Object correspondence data
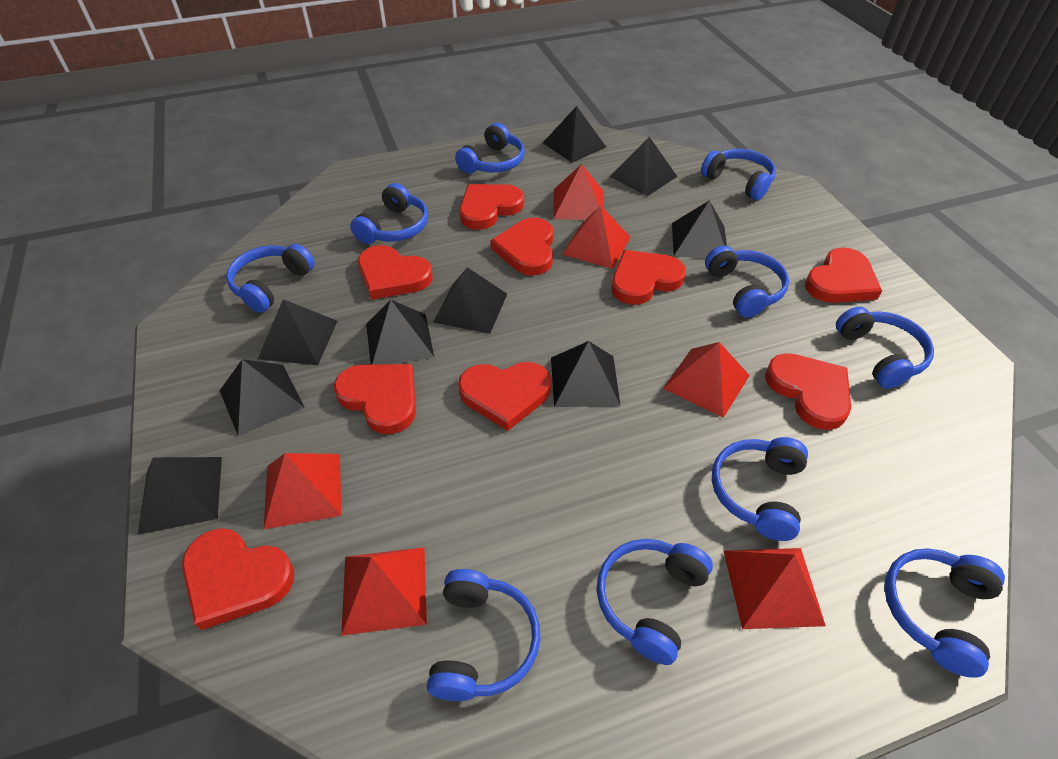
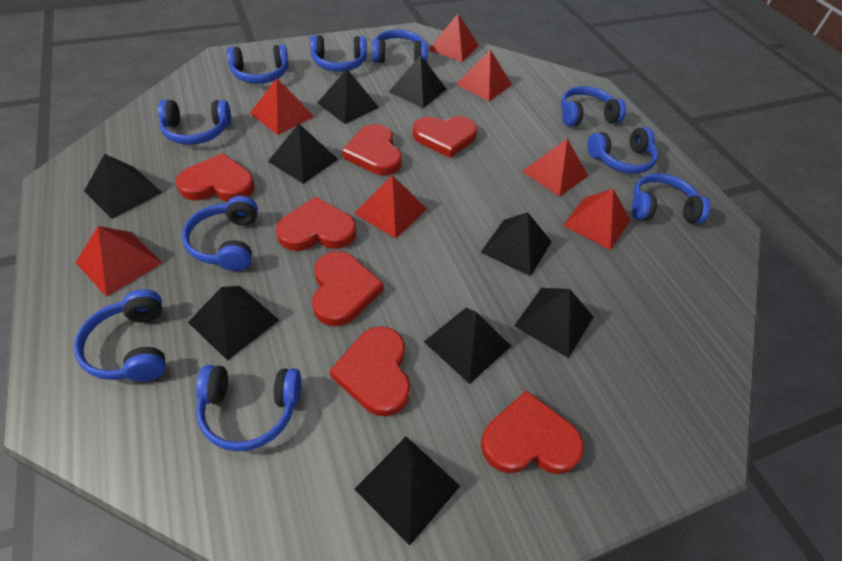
red heart: 9 -> 7
red pyramid: 6 -> 7

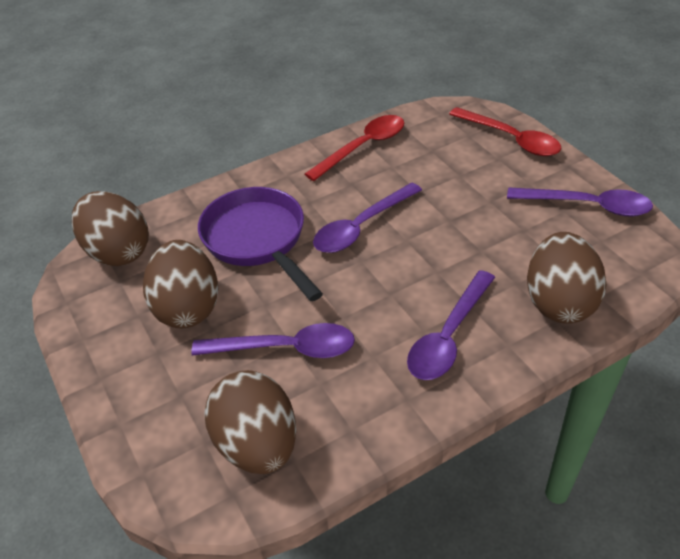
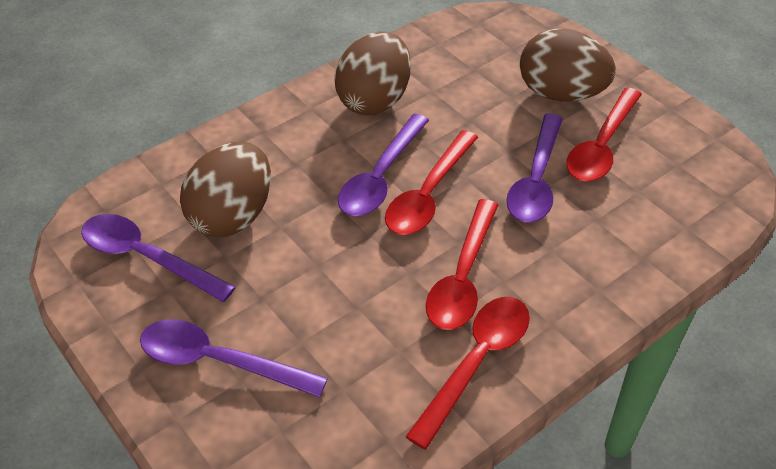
brown egg: 4 -> 3
purple pan: 1 -> 0
red spoon: 2 -> 4

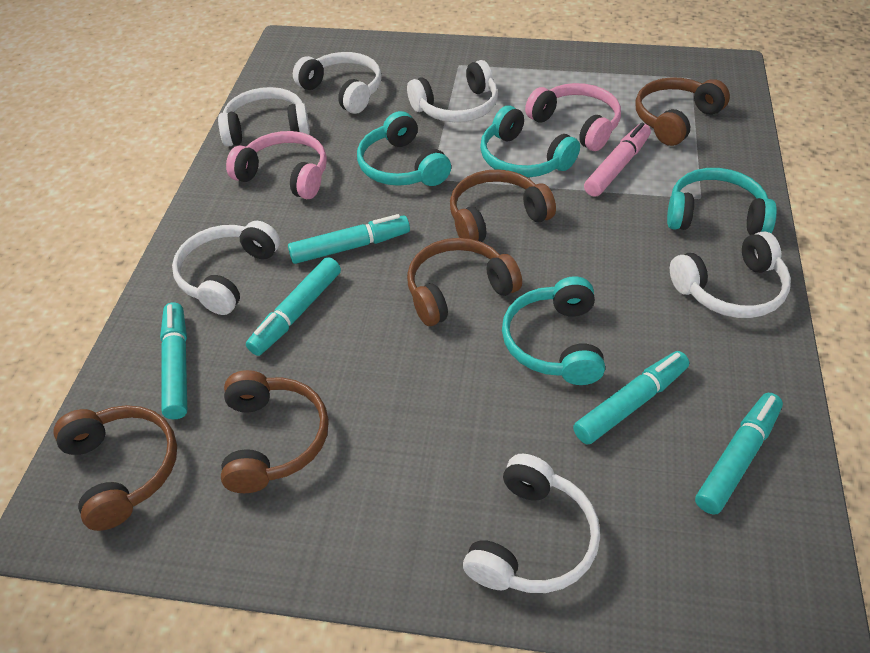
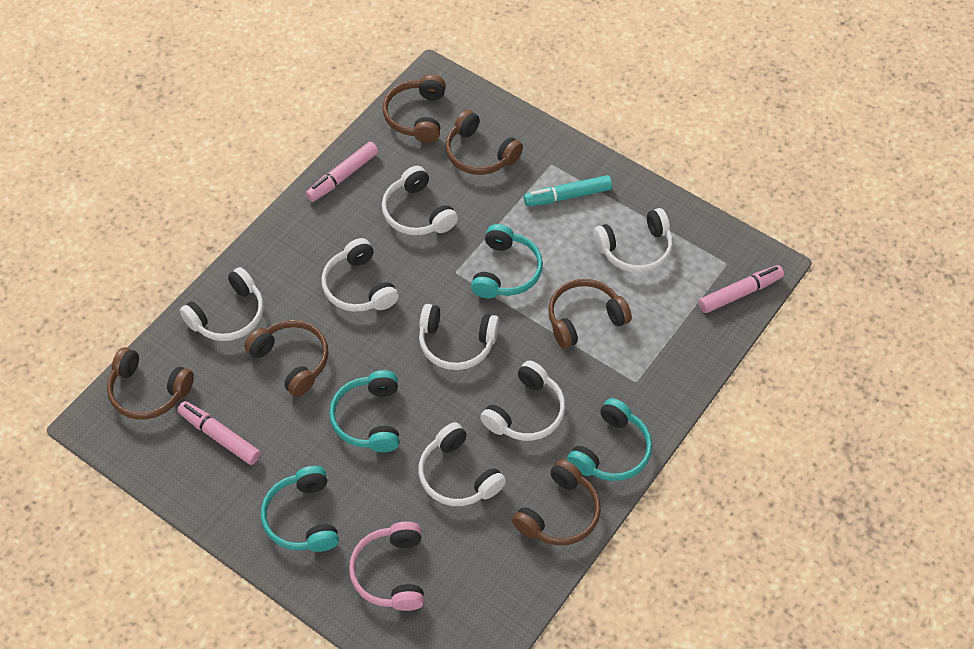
brown headphones: 5 -> 6
pink headphones: 2 -> 1
pink marker: 1 -> 3
turquoise marker: 5 -> 1
white headphones: 6 -> 7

§ Assignment
When you retype the records, keep every word exactly as written and exclude the pictures.

§ Exercise solution
red heart: 9 -> 7
red pyramid: 6 -> 7

brown egg: 4 -> 3
purple pan: 1 -> 0
red spoon: 2 -> 4

brown headphones: 5 -> 6
pink headphones: 2 -> 1
pink marker: 1 -> 3
turquoise marker: 5 -> 1
white headphones: 6 -> 7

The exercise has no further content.